Task prompt >> All lines in the material with the string "purple" should be listed.

BEGIN

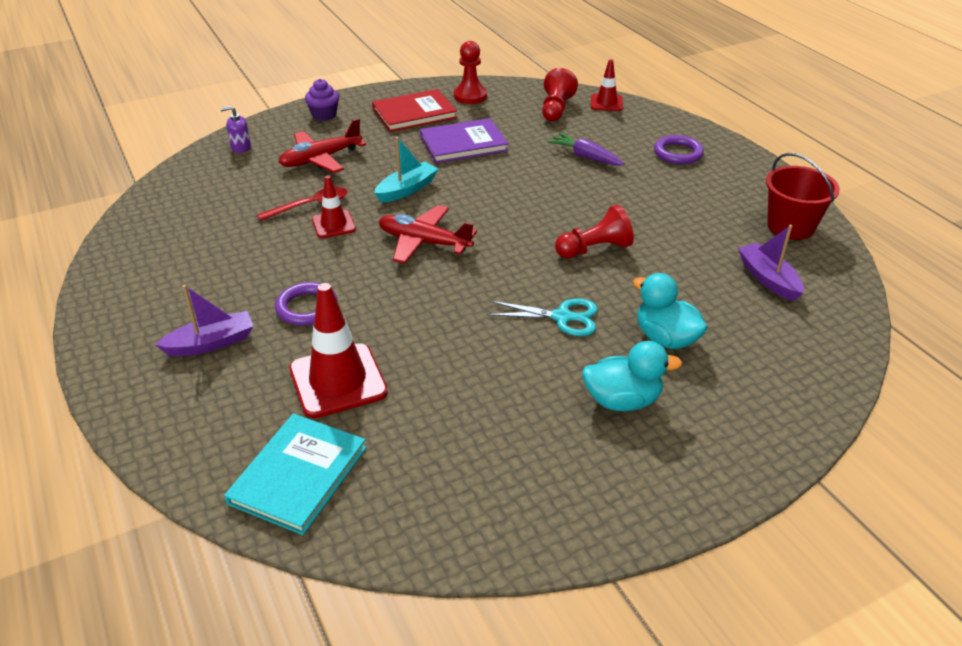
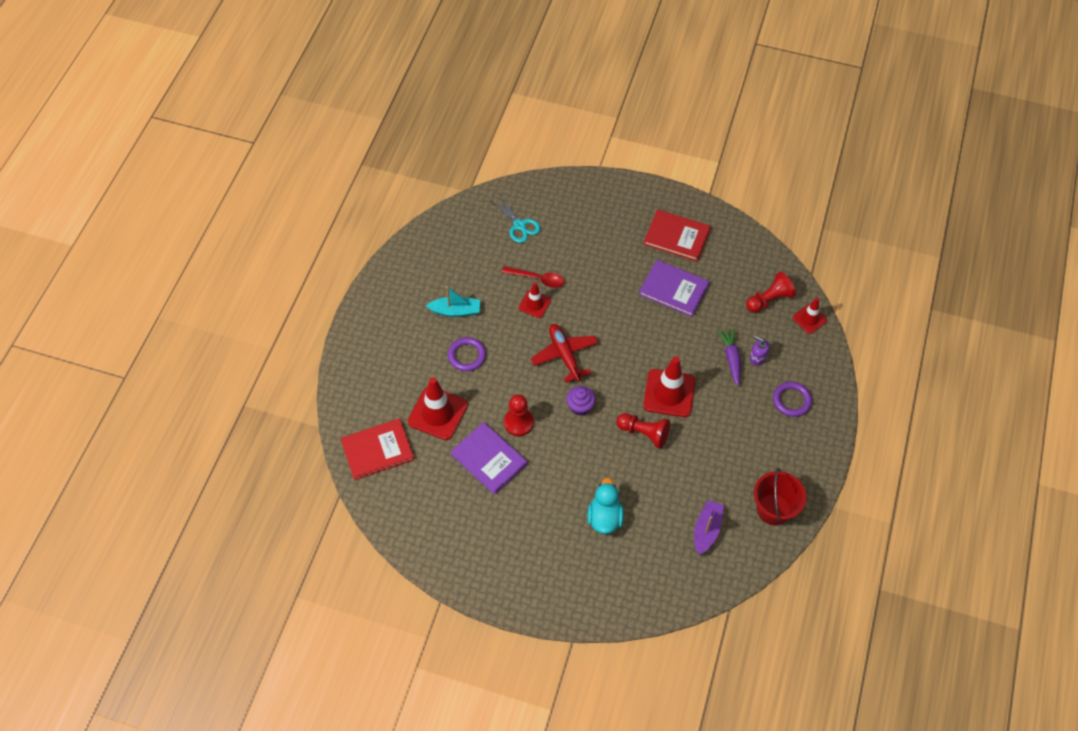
camera: 45 degrees right, 20 degrees up
purple boat [155,285,253,356] -> none
purple soap dispenser [221,106,251,153] -> purple soap dispenser moved to [750,336,770,366]
turquoise book [224,414,366,535] -> red book [340,419,414,480]
red plane [279,118,366,173] -> none
purple cupcake [305,79,339,121] -> purple cupcake moved to [566,386,596,416]
turquoise boat [374,137,438,203] -> turquoise boat moved to [426,286,480,317]
red pawn [454,41,487,104] -> red pawn moved to [504,394,534,436]
turquoise scissors [487,298,598,336] -> turquoise scissors moved to [491,195,541,243]
turquoise duck [582,341,682,411] -> none
none -> purple book [450,422,527,495]
none -> red traffic cone [643,357,695,417]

END

Written answer >>
purple boat [155,285,253,356] -> none
purple soap dispenser [221,106,251,153] -> purple soap dispenser moved to [750,336,770,366]
purple cupcake [305,79,339,121] -> purple cupcake moved to [566,386,596,416]
none -> purple book [450,422,527,495]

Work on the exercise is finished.